* Dataset excerpt *
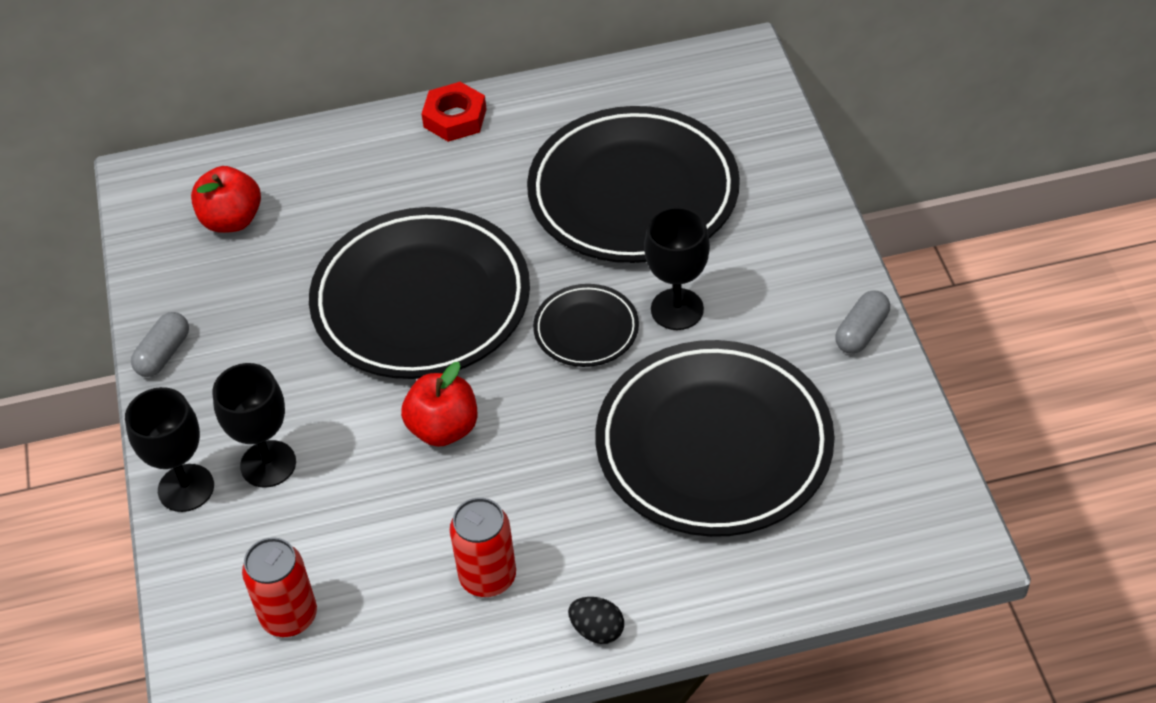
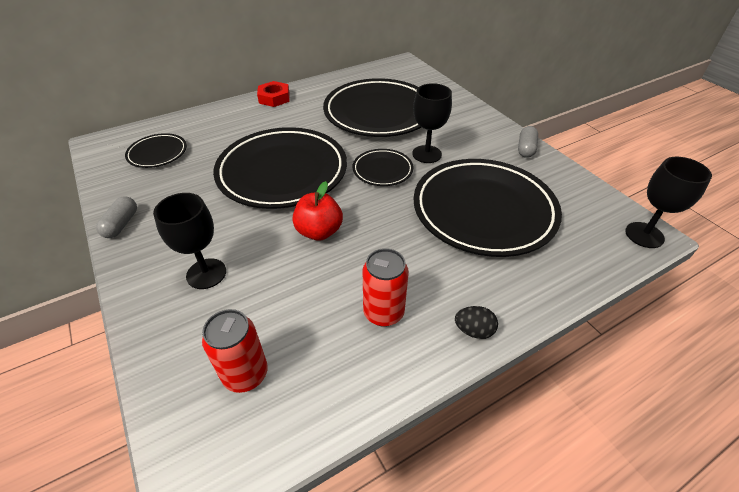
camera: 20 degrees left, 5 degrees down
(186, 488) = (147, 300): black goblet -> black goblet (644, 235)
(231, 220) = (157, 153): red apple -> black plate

* Task objective *
Pictures stay out of the answer; the rest of the listing above is returned exactly.

* Solution to this task *
camera: 20 degrees left, 5 degrees down
(186, 488) = (147, 300): black goblet -> black goblet (644, 235)
(231, 220) = (157, 153): red apple -> black plate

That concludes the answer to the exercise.